Stored items

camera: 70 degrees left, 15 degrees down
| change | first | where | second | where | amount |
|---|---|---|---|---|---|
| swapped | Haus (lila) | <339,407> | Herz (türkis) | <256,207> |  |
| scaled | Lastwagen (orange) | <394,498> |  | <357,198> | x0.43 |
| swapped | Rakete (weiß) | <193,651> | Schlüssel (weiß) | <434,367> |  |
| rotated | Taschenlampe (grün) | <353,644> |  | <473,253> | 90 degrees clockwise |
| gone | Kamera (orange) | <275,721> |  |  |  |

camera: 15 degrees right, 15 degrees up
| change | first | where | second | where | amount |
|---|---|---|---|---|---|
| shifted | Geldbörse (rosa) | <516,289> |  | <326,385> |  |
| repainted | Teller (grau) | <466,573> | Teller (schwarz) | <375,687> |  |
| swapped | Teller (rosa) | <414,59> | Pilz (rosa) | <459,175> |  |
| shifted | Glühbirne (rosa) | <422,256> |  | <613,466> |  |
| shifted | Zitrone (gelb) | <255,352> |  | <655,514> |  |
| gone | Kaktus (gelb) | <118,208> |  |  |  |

— Task to complete —
Take the records above and return them exactly as written.

— Result below —
camera: 70 degrees left, 15 degrees down
| change | first | where | second | where | amount |
|---|---|---|---|---|---|
| swapped | Haus (lila) | <339,407> | Herz (türkis) | <256,207> |  |
| scaled | Lastwagen (orange) | <394,498> |  | <357,198> | x0.43 |
| swapped | Rakete (weiß) | <193,651> | Schlüssel (weiß) | <434,367> |  |
| rotated | Taschenlampe (grün) | <353,644> |  | <473,253> | 90 degrees clockwise |
| gone | Kamera (orange) | <275,721> |  |  |  |

camera: 15 degrees right, 15 degrees up
| change | first | where | second | where | amount |
|---|---|---|---|---|---|
| shifted | Geldbörse (rosa) | <516,289> |  | <326,385> |  |
| repainted | Teller (grau) | <466,573> | Teller (schwarz) | <375,687> |  |
| swapped | Teller (rosa) | <414,59> | Pilz (rosa) | <459,175> |  |
| shifted | Glühbirne (rosa) | <422,256> |  | <613,466> |  |
| shifted | Zitrone (gelb) | <255,352> |  | <655,514> |  |
| gone | Kaktus (gelb) | <118,208> |  |  |  |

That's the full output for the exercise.